→ TASK:
Line count for "yellow": say how many lines of the data contain it, with no other text.

→ STORED DATA:
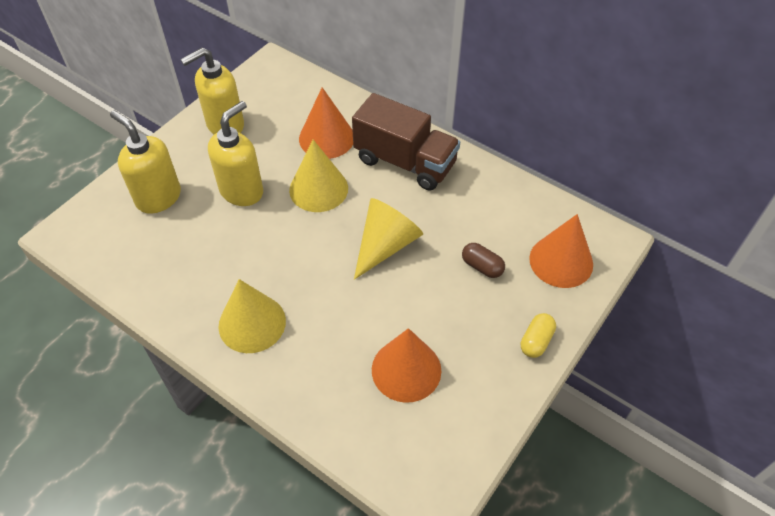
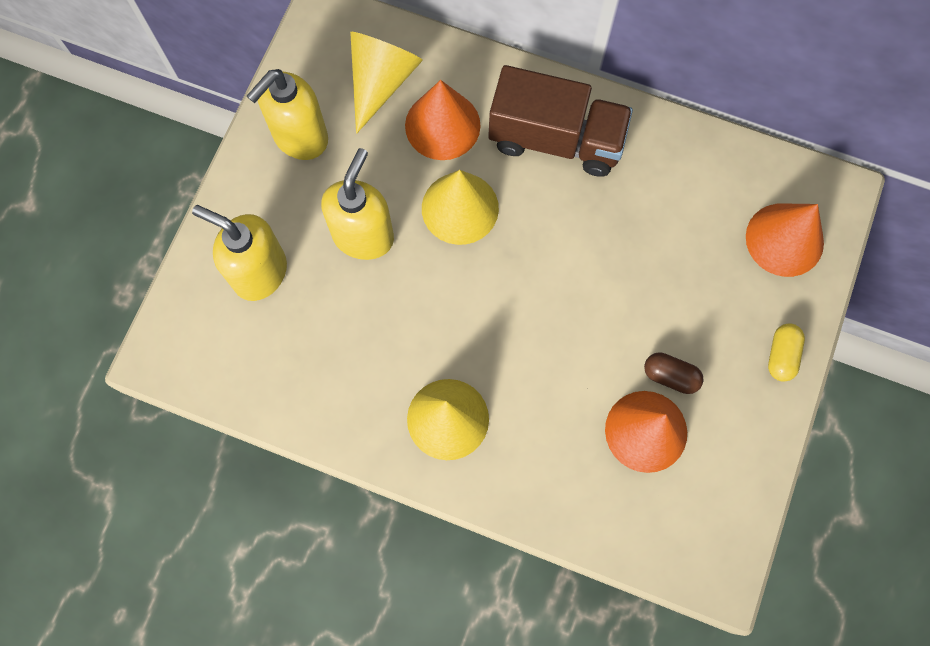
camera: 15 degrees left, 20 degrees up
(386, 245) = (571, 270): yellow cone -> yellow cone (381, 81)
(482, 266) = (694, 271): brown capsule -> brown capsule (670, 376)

==

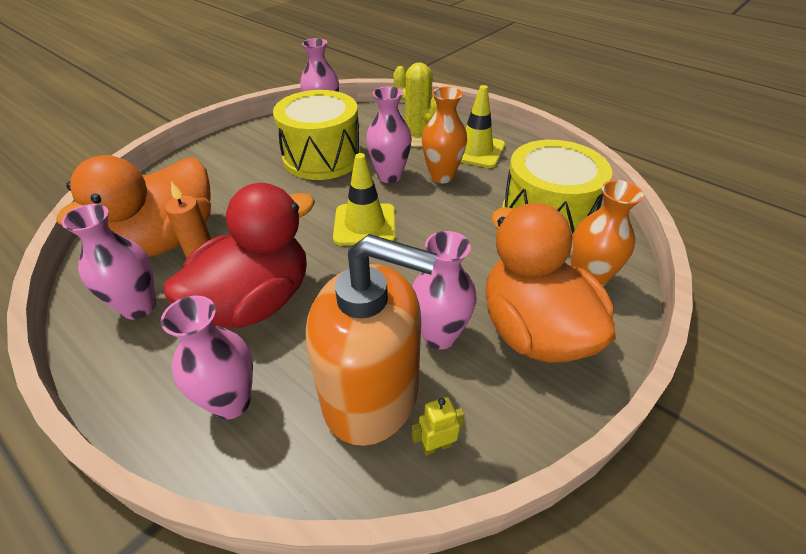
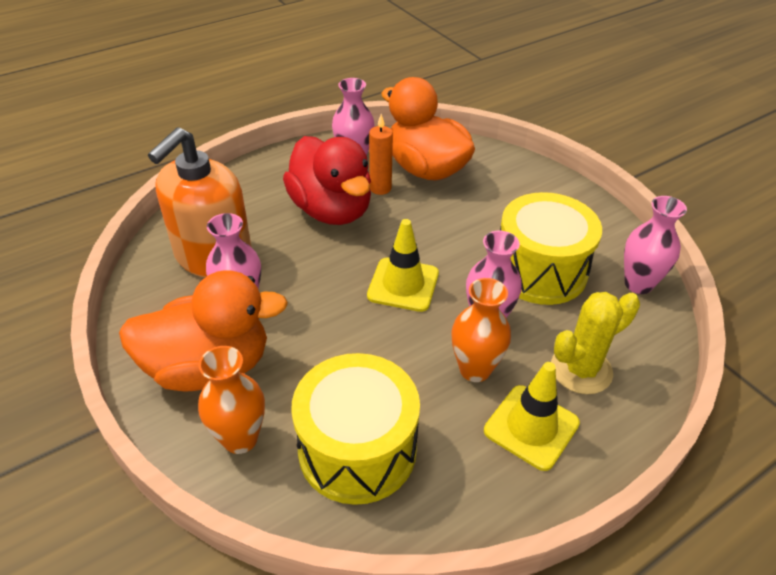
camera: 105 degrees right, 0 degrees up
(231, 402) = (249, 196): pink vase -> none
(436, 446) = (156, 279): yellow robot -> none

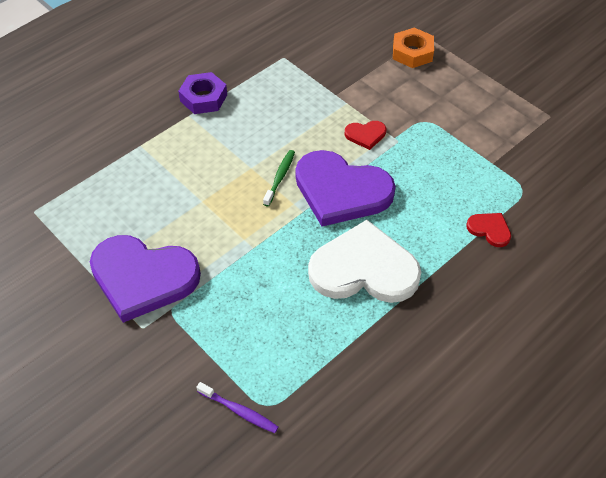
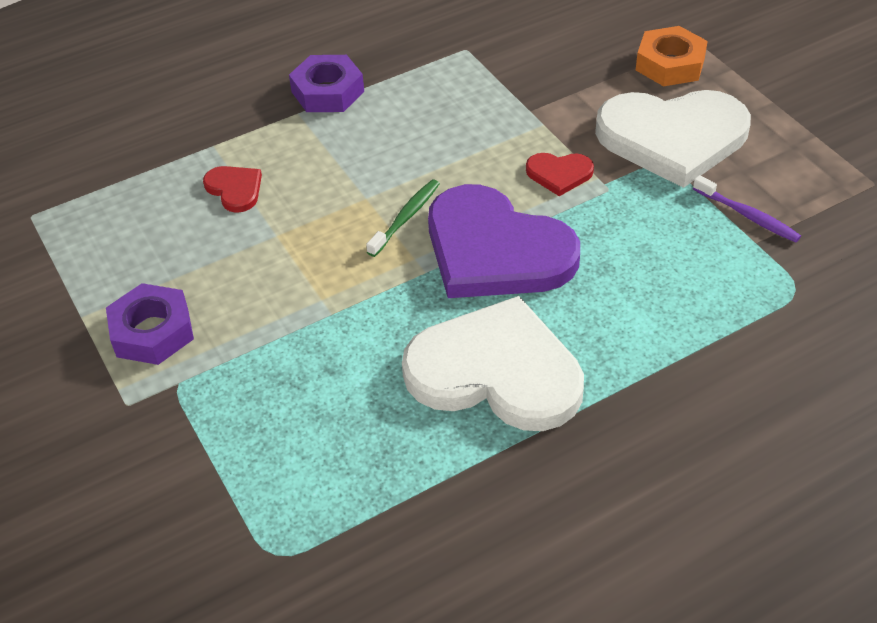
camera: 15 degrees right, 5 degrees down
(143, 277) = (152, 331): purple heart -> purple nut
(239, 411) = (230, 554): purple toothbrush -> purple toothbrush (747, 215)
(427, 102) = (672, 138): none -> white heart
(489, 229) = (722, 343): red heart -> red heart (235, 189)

→ RESULT FOR THIS TASK:
2